**Action item:**
Could you copy every record exactly, leaving the pictures behind?

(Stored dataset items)
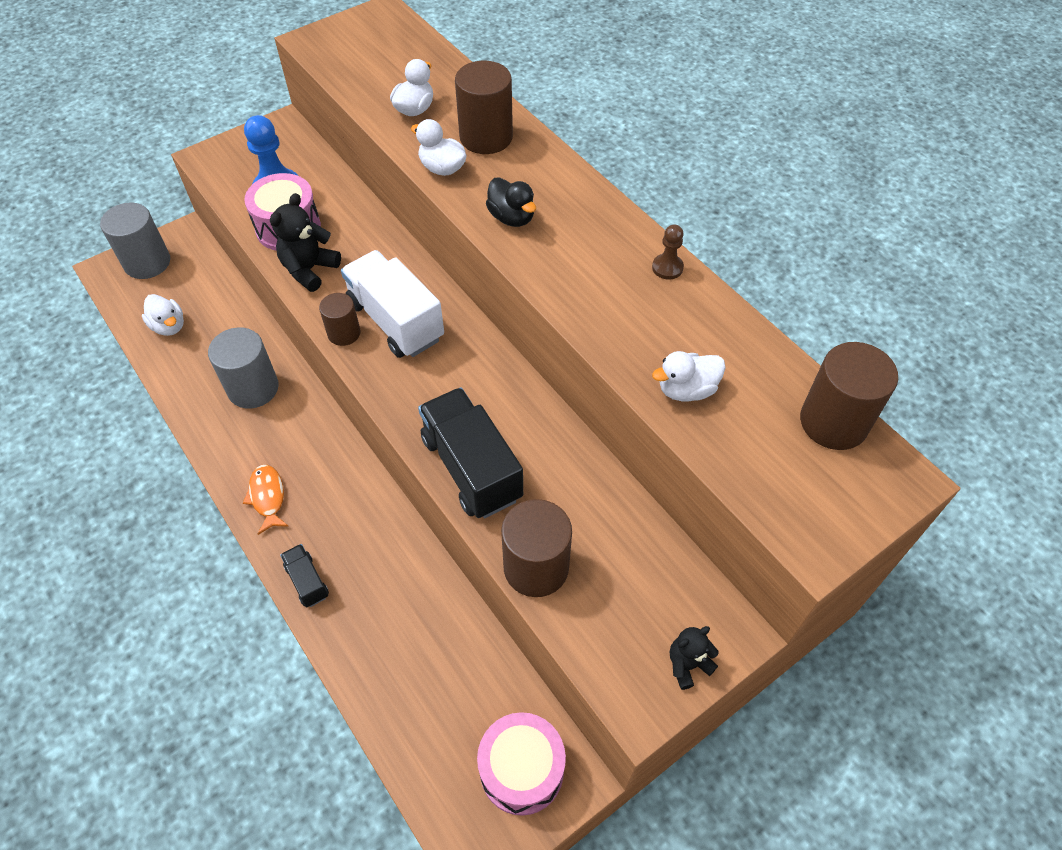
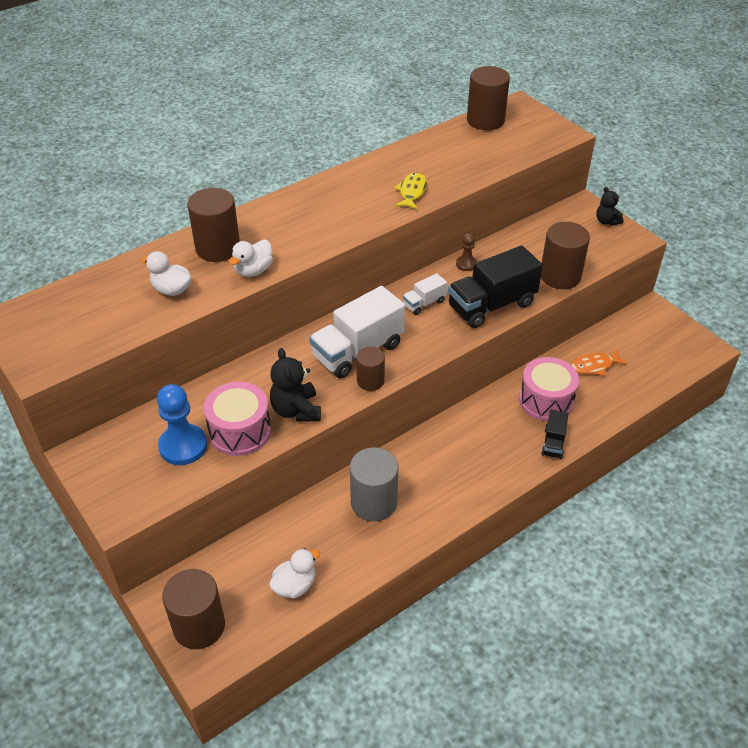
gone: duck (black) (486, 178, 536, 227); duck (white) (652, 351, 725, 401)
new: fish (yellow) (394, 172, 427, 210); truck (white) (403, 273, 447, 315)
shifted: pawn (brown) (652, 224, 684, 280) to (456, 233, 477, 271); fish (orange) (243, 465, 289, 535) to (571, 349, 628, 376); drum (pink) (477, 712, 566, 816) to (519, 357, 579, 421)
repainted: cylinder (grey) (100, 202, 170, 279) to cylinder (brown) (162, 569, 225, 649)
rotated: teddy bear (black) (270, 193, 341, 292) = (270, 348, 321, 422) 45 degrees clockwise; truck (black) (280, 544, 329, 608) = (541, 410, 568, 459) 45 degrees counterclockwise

**Written reply:**
gone: duck (black) (486, 178, 536, 227); duck (white) (652, 351, 725, 401)
new: fish (yellow) (394, 172, 427, 210); truck (white) (403, 273, 447, 315)
shifted: pawn (brown) (652, 224, 684, 280) to (456, 233, 477, 271); fish (orange) (243, 465, 289, 535) to (571, 349, 628, 376); drum (pink) (477, 712, 566, 816) to (519, 357, 579, 421)
repainted: cylinder (grey) (100, 202, 170, 279) to cylinder (brown) (162, 569, 225, 649)
rotated: teddy bear (black) (270, 193, 341, 292) = (270, 348, 321, 422) 45 degrees clockwise; truck (black) (280, 544, 329, 608) = (541, 410, 568, 459) 45 degrees counterclockwise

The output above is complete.